* **Prompt**
Print every record below exactly, minus the pictures.

* **Provided records**
--------------------

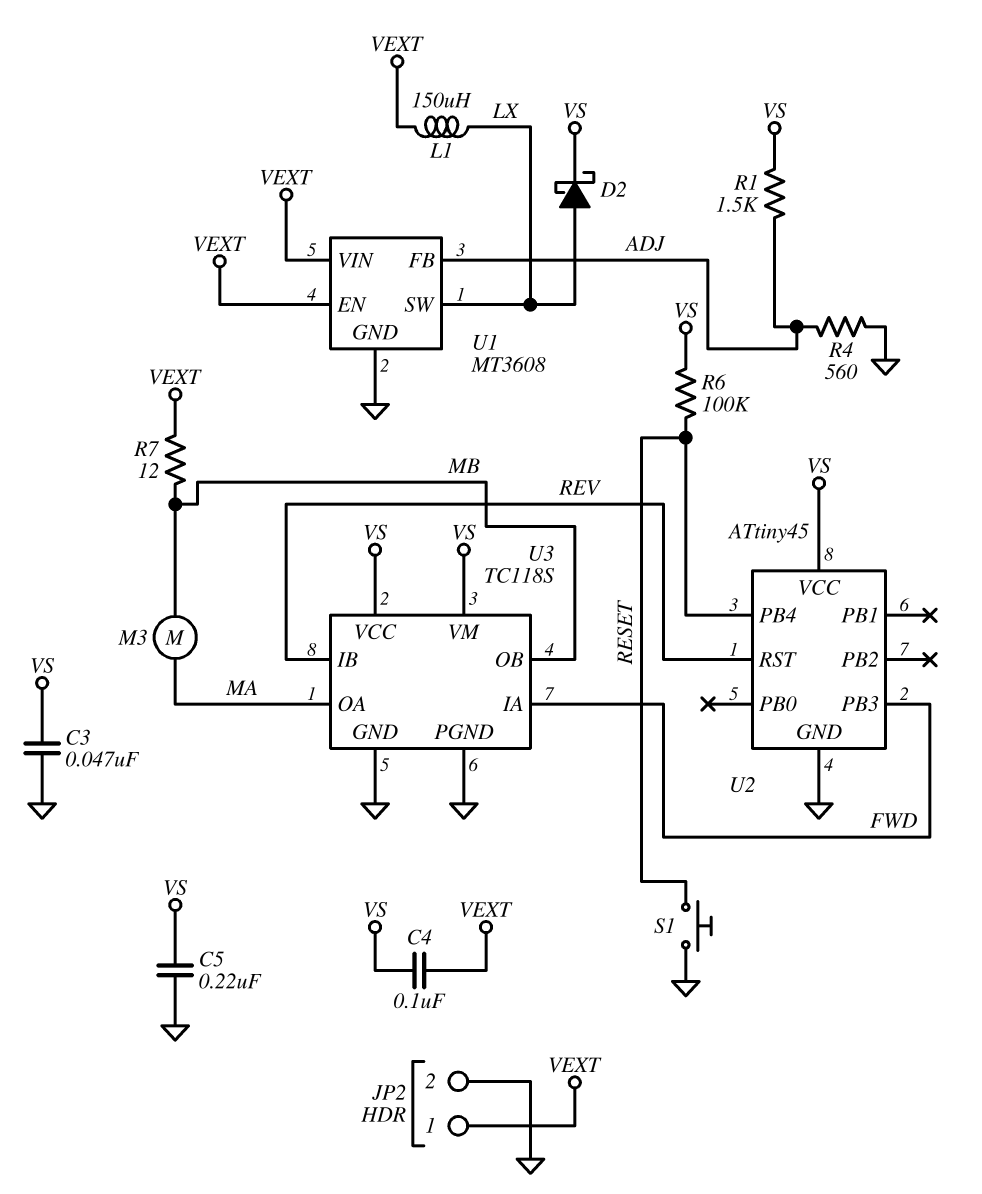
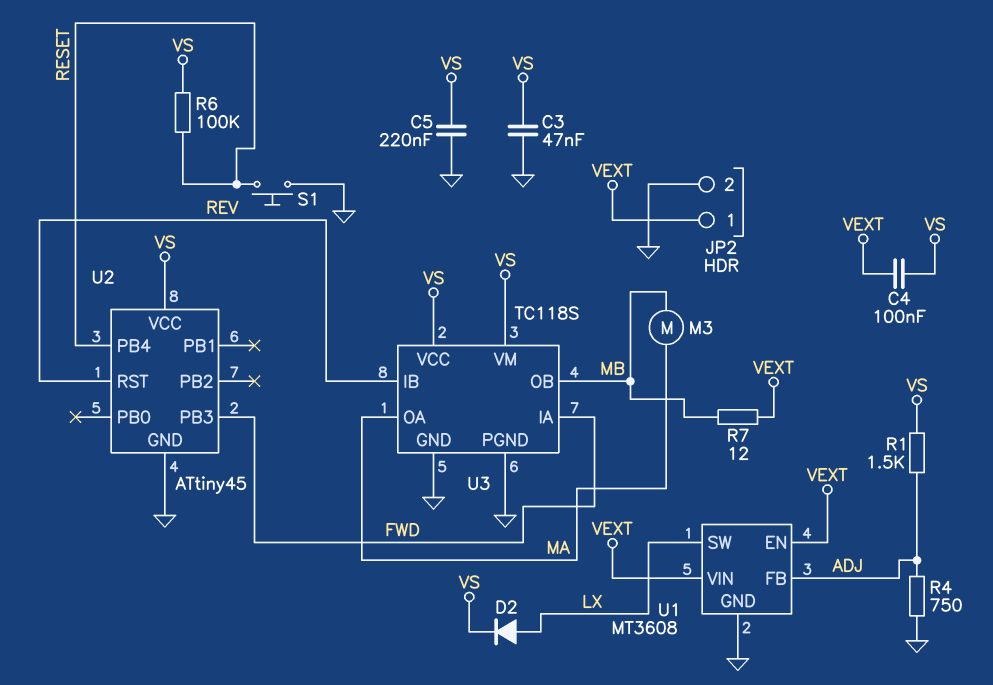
D2: schottky (A LX, K VS) -> diode (A LX, K VS)
L1: 150uH (LX, VEXT) -> none
R4: 560 (ADJ, GND) -> 750 (ADJ, GND)

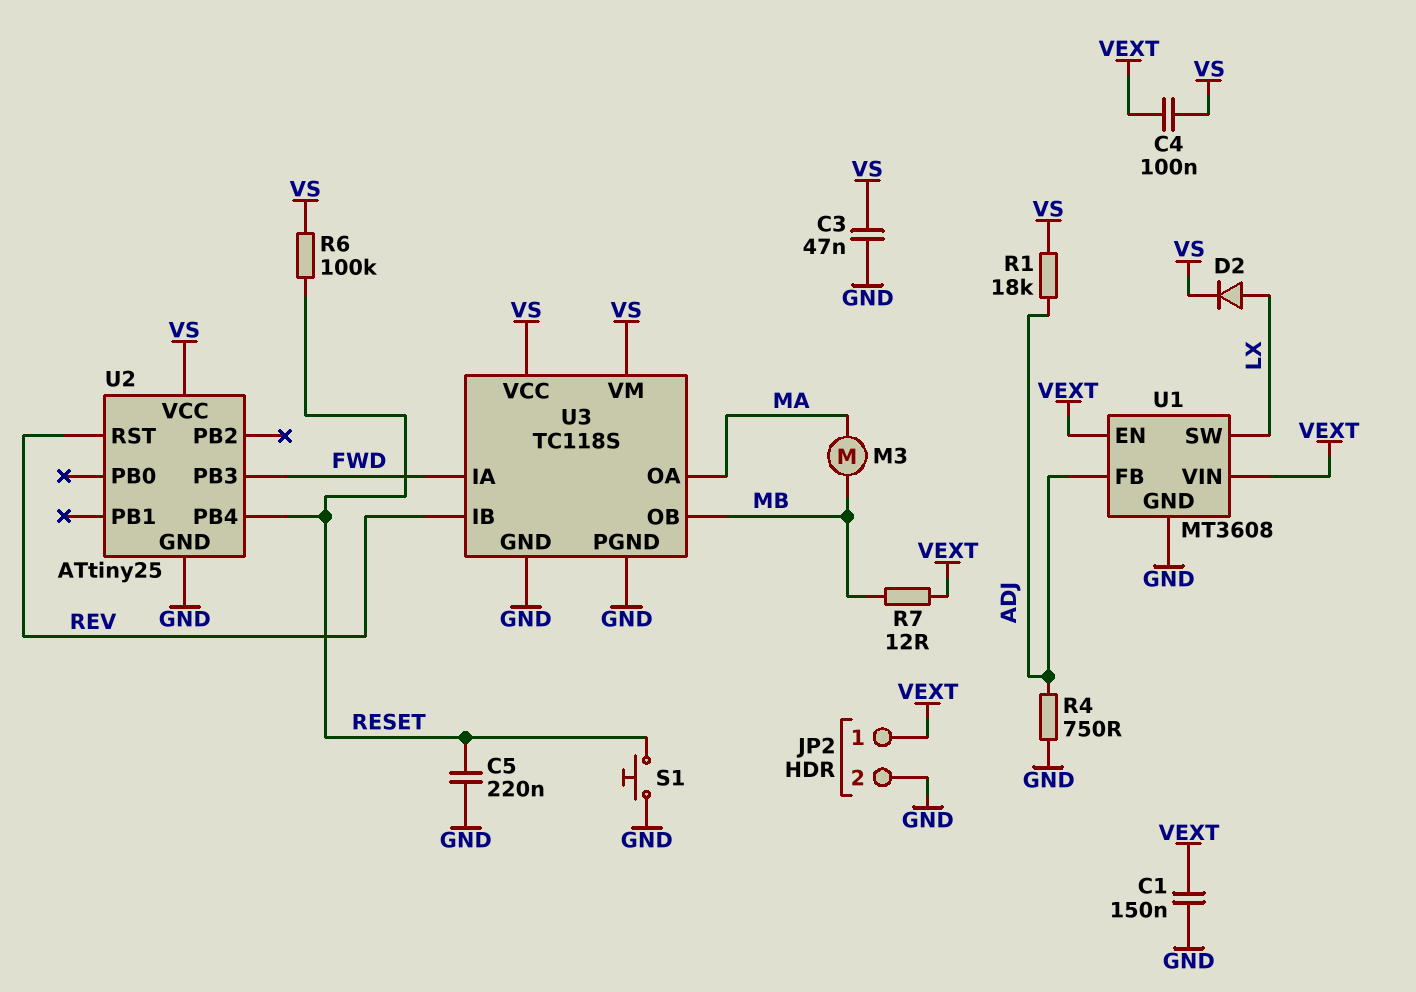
C1: none -> 150nF (GND, VEXT)
C5: 220nF (GND, VS) -> 220nF (GND, RESET)
R1: 1.5k (ADJ, VS) -> 18k (ADJ, VS)
U2: ATtiny45 -> ATtiny25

--------------------

* **Solution for this exercise**
D2: schottky (A LX, K VS) -> diode (A LX, K VS)
L1: 150uH (LX, VEXT) -> none
R4: 560 (ADJ, GND) -> 750 (ADJ, GND)

C1: none -> 150nF (GND, VEXT)
C5: 220nF (GND, VS) -> 220nF (GND, RESET)
R1: 1.5k (ADJ, VS) -> 18k (ADJ, VS)
U2: ATtiny45 -> ATtiny25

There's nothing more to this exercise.